PROMPT |
Where the records below show a line containing "IC4 pin G2: n1 -> none", start copying; end with the line containing "R14: 33k (n6, n7) -> none", and copy it too.

DATA UNDER STUDY |
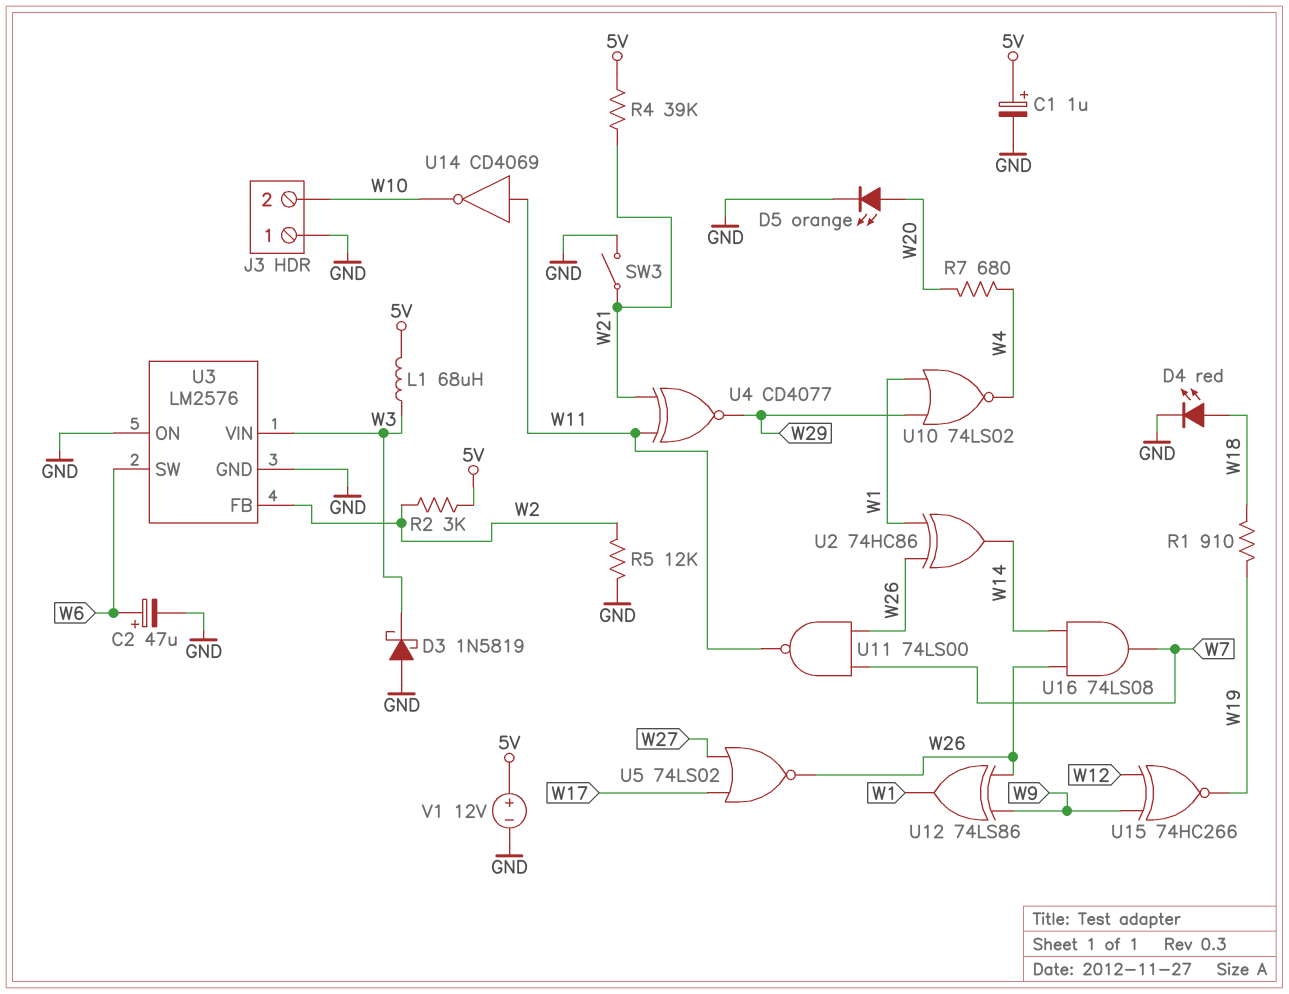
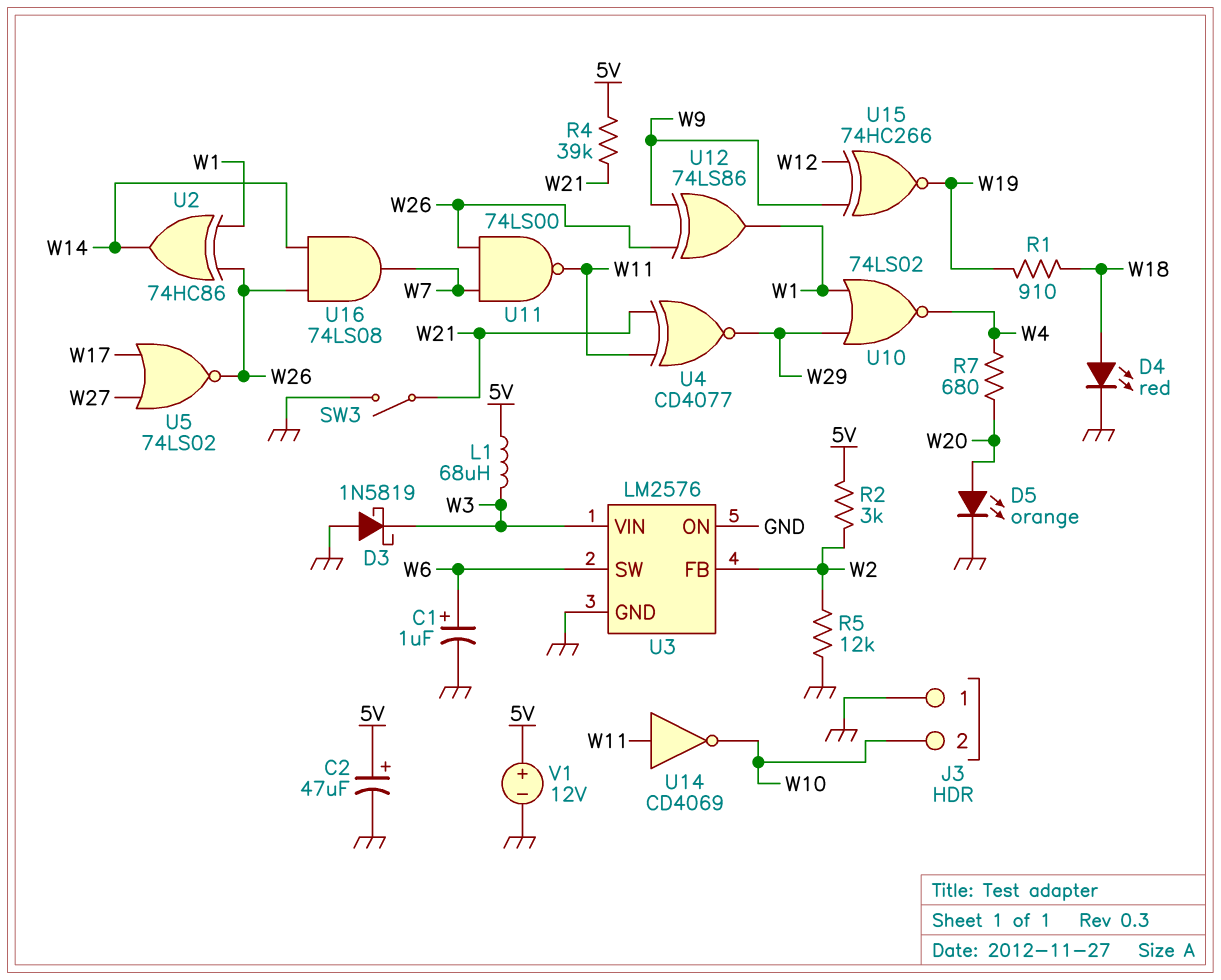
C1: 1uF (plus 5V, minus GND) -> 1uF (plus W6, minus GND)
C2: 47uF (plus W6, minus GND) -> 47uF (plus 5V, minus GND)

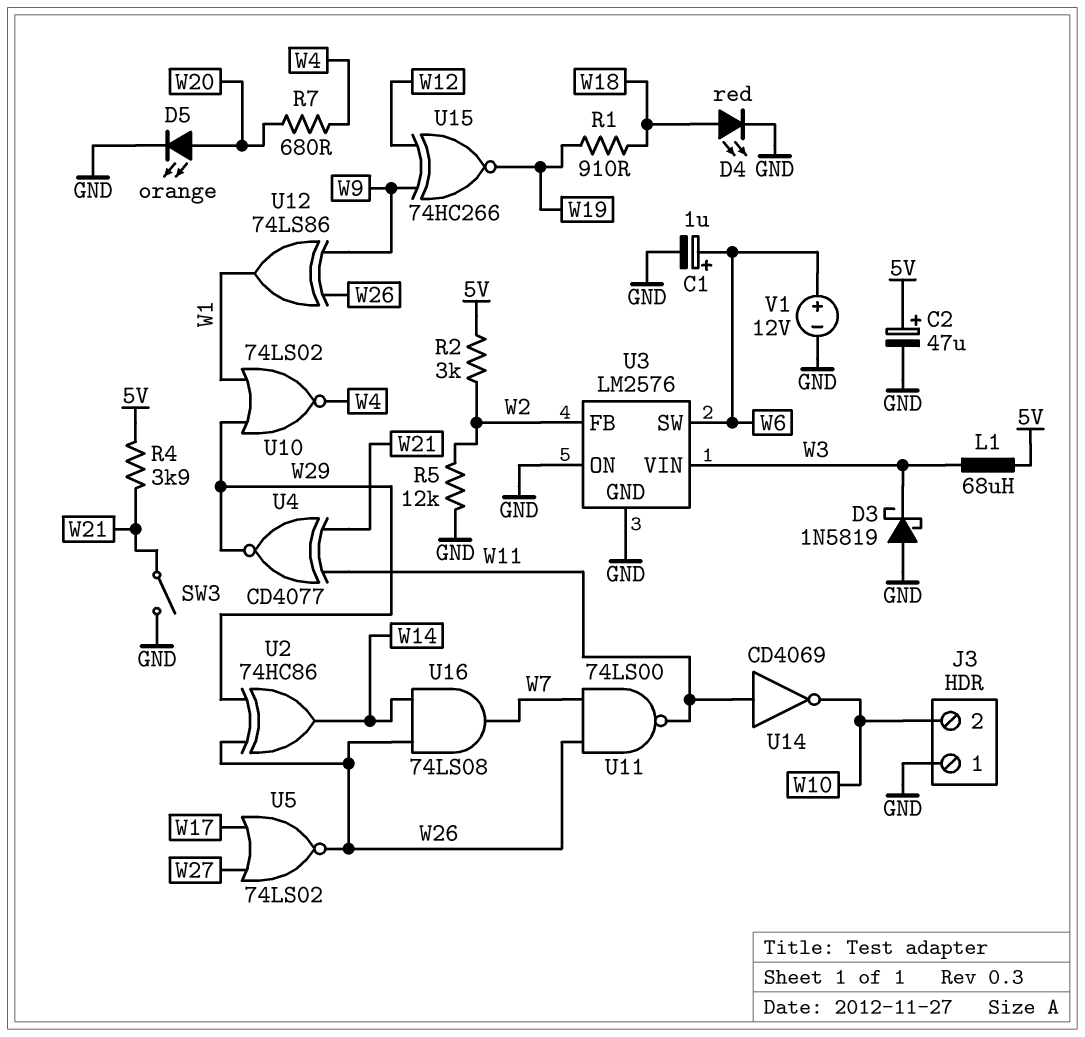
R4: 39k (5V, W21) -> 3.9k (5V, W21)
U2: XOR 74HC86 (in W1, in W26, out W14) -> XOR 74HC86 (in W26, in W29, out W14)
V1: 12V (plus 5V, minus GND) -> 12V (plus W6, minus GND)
---
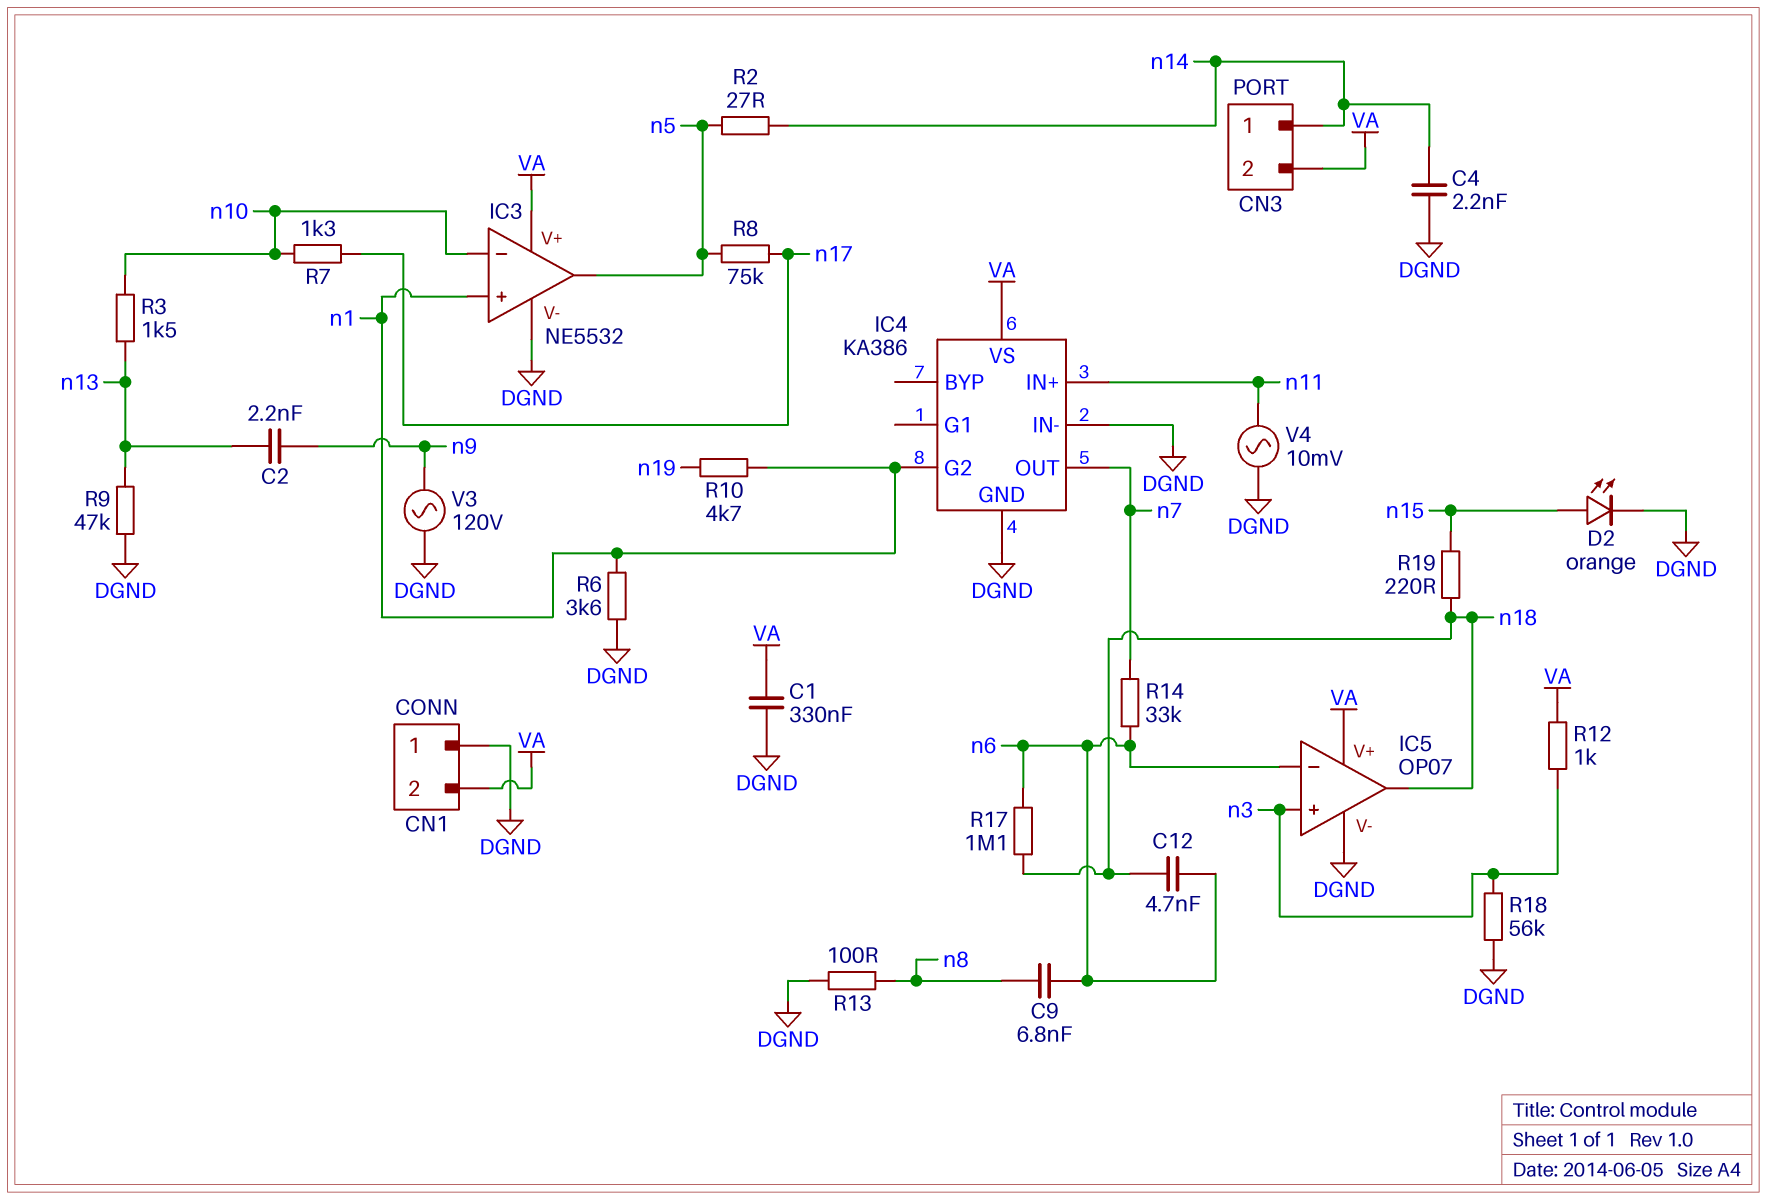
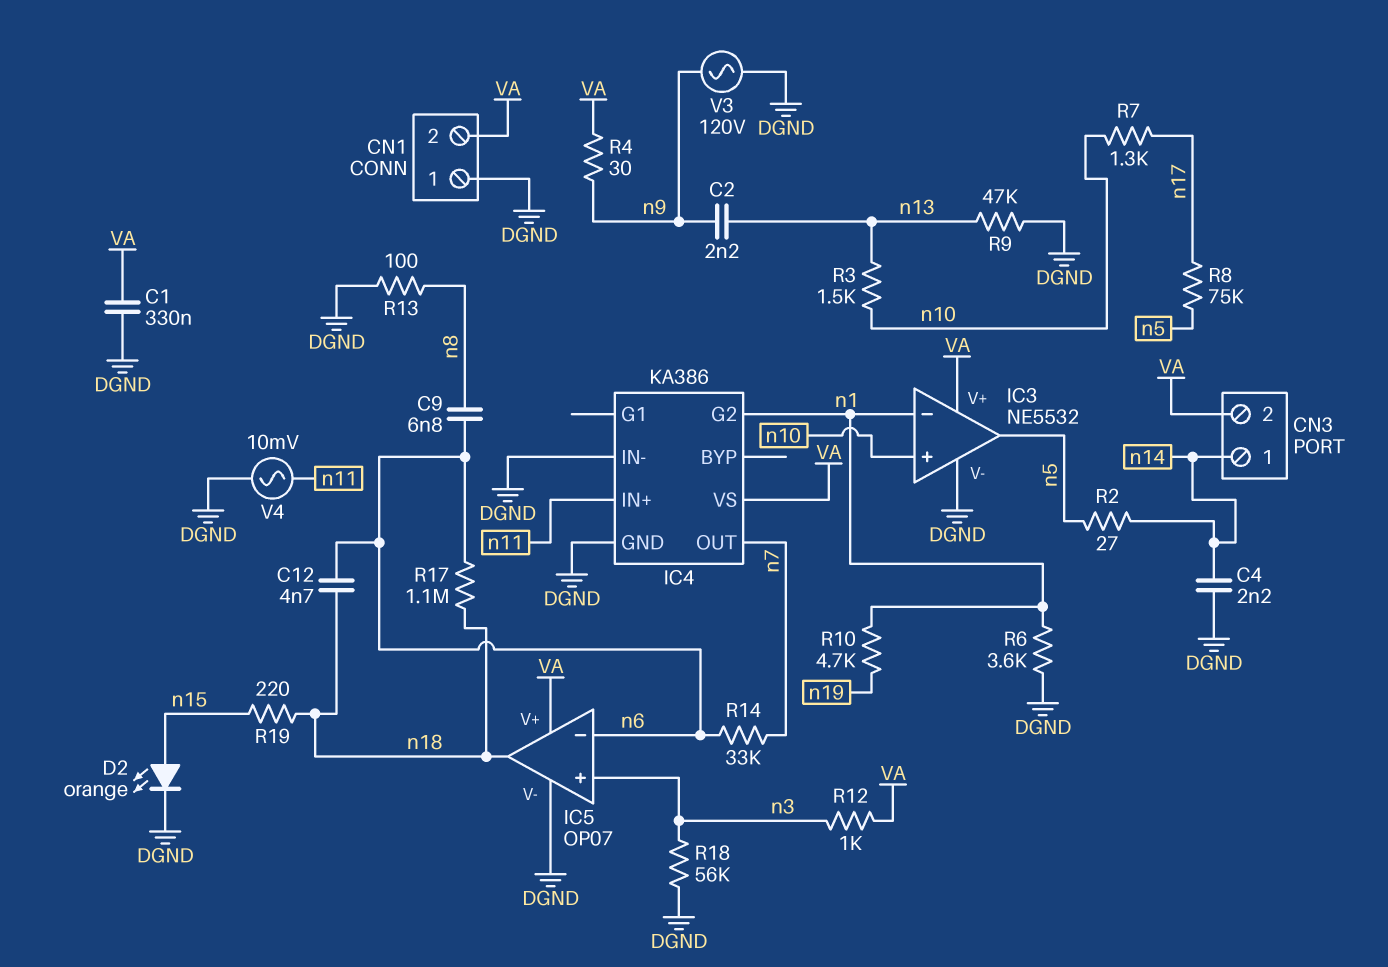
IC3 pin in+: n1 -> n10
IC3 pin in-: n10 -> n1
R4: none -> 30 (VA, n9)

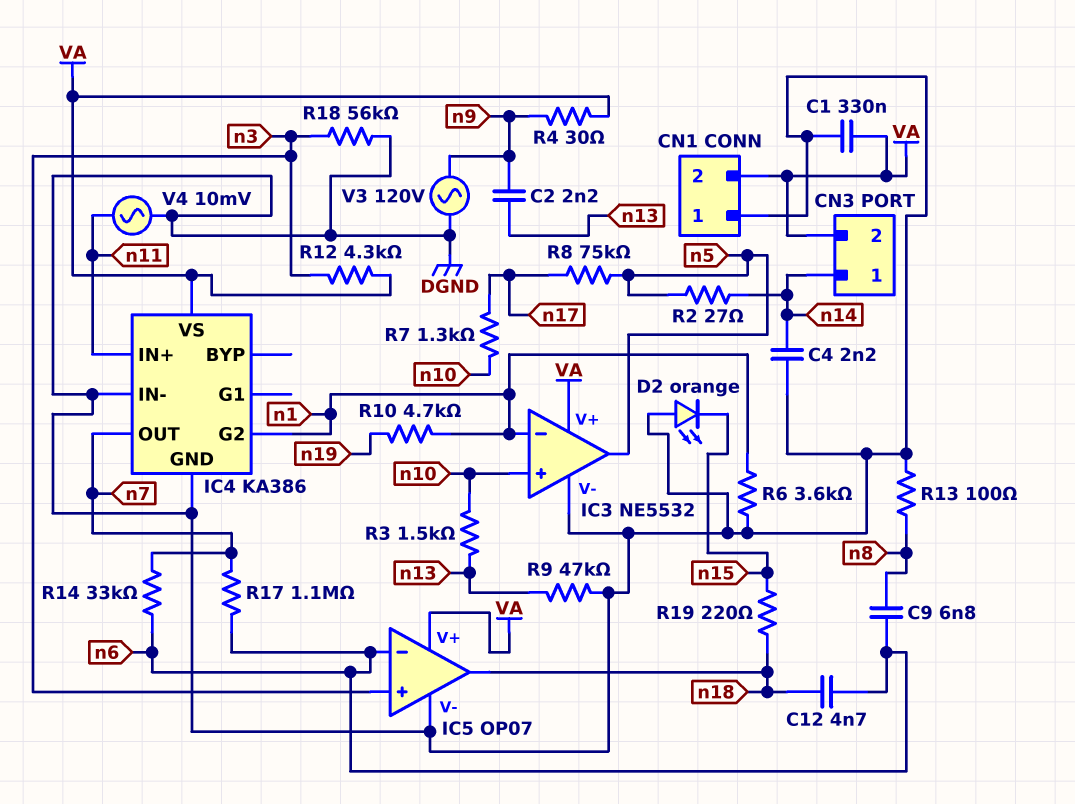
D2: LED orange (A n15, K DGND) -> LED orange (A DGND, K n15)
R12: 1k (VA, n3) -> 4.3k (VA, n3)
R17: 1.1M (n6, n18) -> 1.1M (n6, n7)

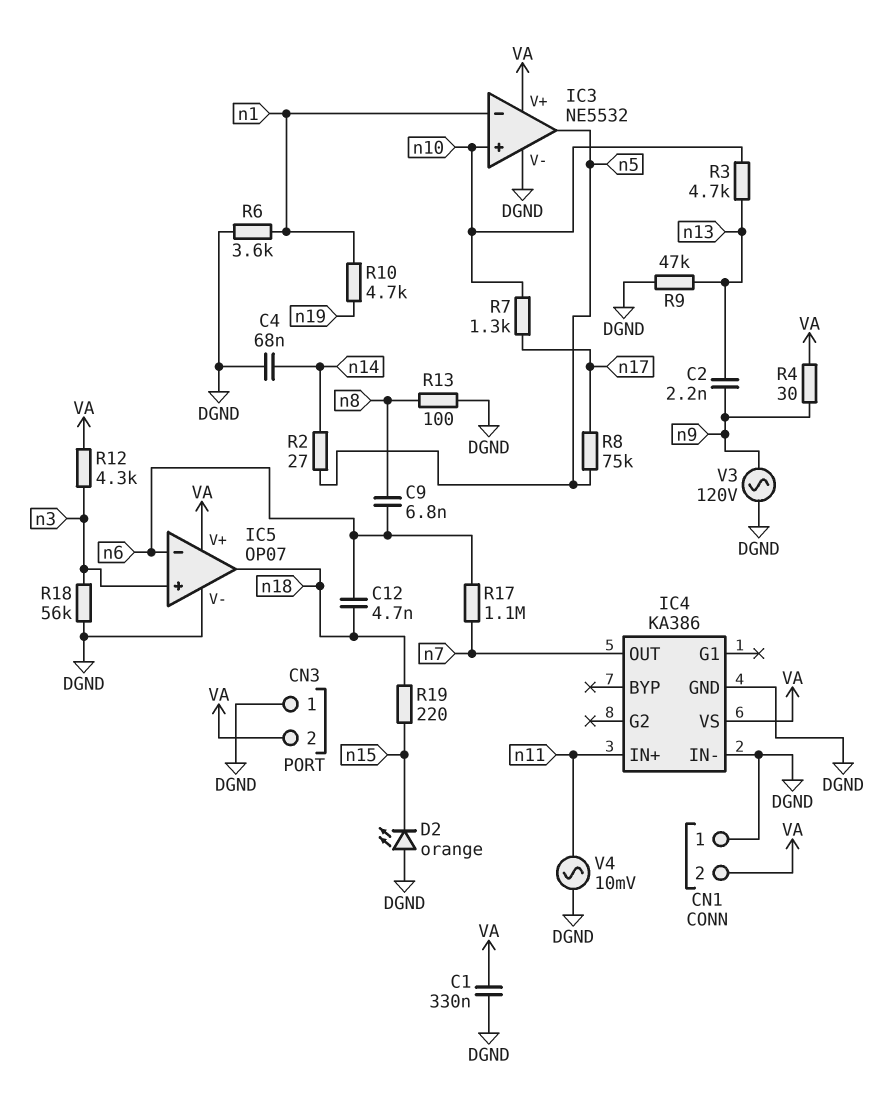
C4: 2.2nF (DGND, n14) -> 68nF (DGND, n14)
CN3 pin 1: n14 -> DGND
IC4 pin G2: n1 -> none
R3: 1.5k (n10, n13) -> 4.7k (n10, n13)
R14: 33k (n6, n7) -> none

ANSWER FOR THIS EXERCISE |
IC4 pin G2: n1 -> none
R3: 1.5k (n10, n13) -> 4.7k (n10, n13)
R14: 33k (n6, n7) -> none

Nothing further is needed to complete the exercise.